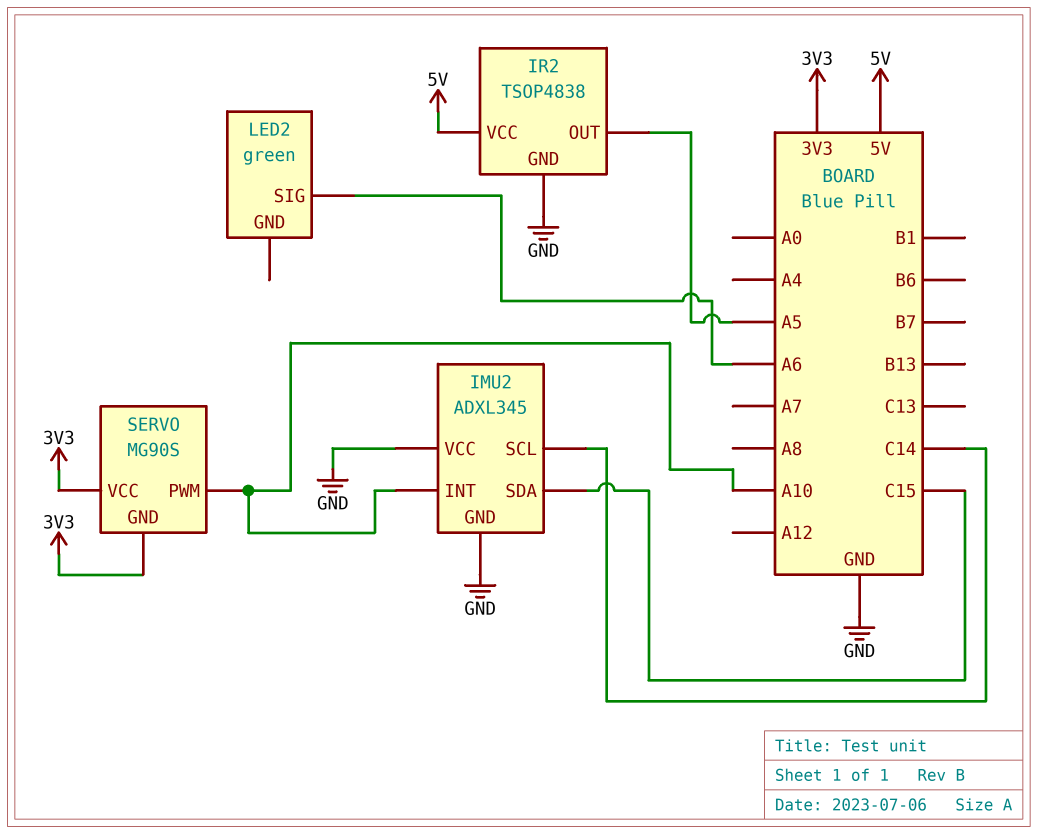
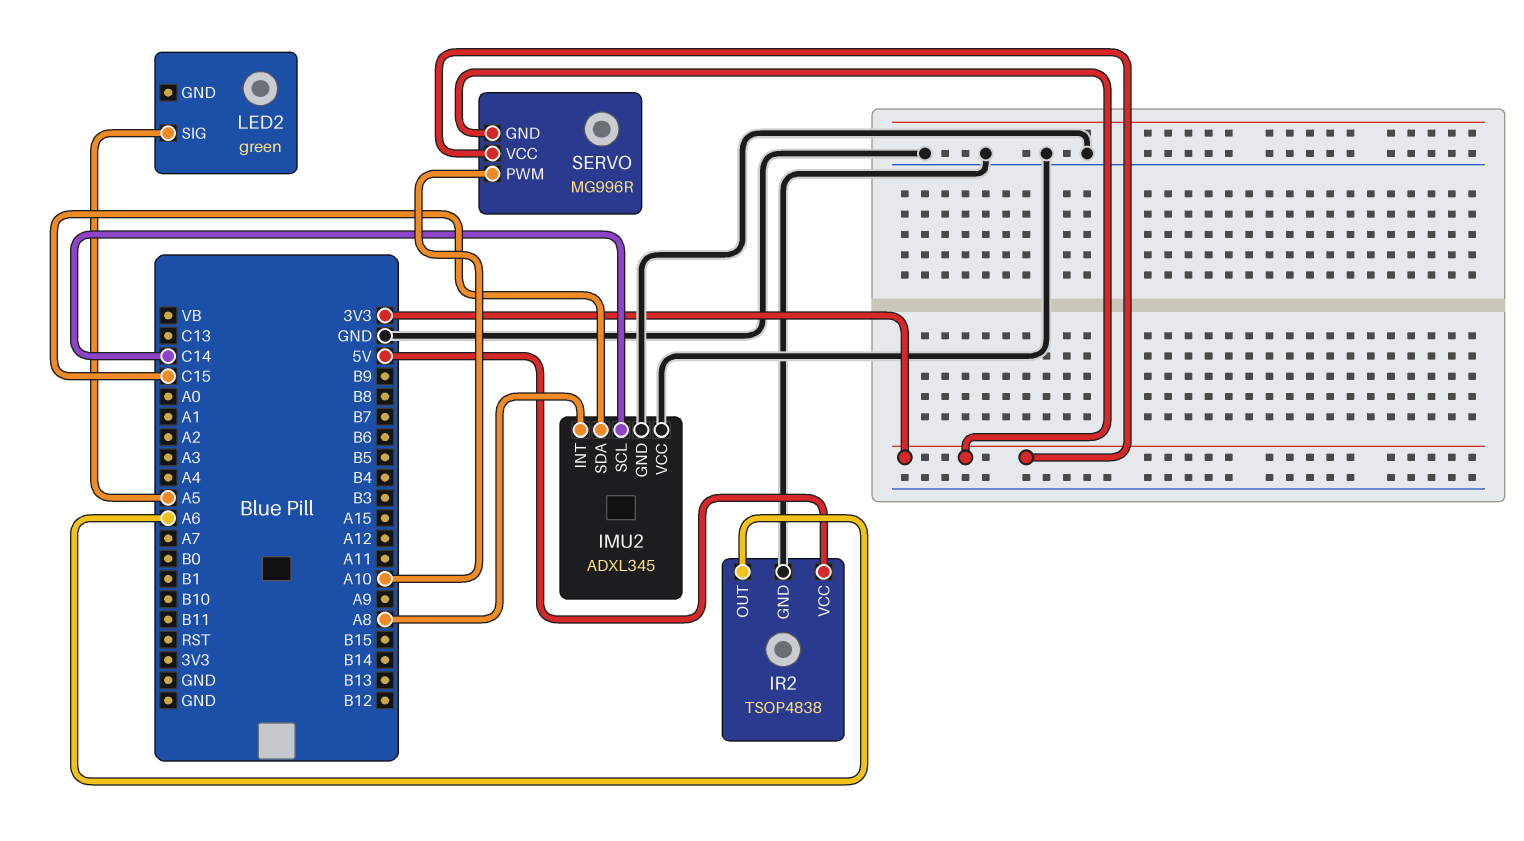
IMU2 pin INT: A10 -> A8
IR2 pin OUT: A5 -> A6
LED2 pin SIG: A6 -> A5
SERVO: MG90S -> MG996R

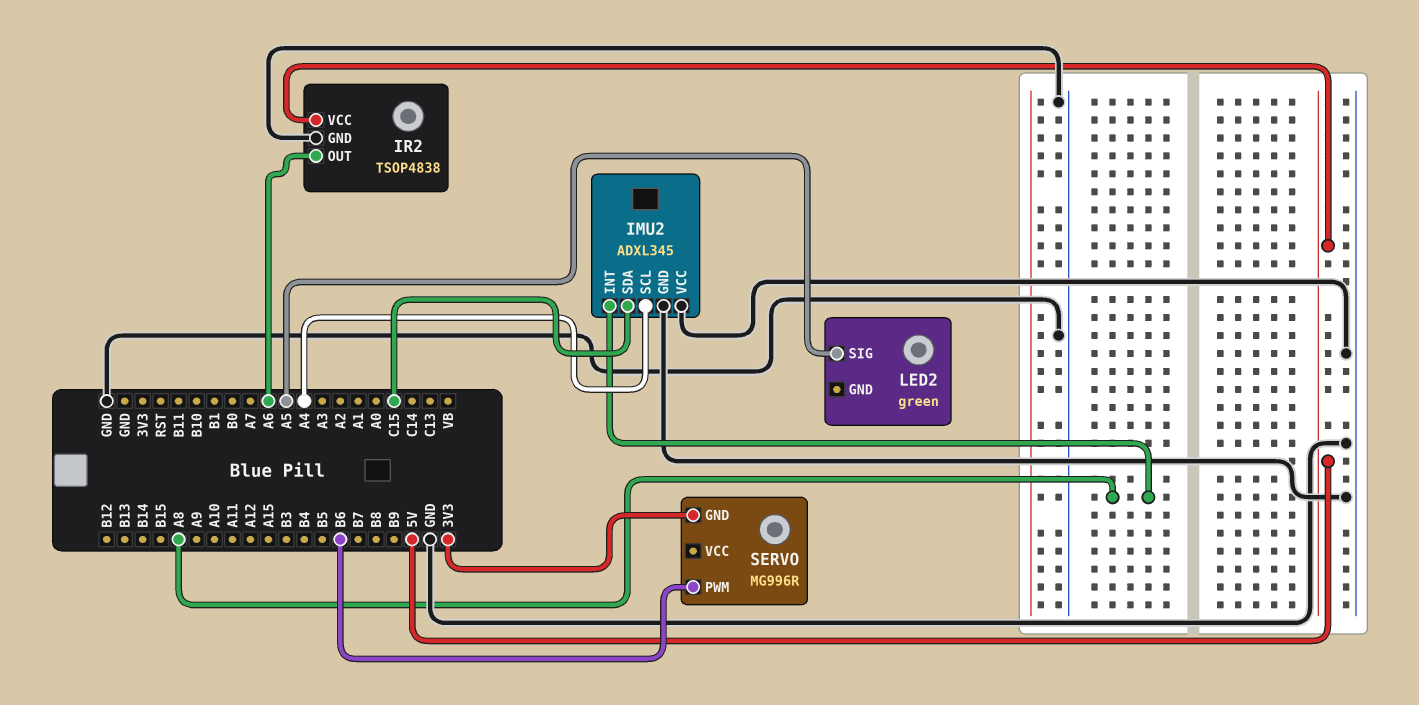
IMU2 pin SCL: C14 -> A4
SERVO pin PWM: A10 -> B6
SERVO pin VCC: 3V3 -> none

==================================================

Task requirements: Tally up the lines in the records that contain the word "SERVO" and give only the total.

Output of the task: 3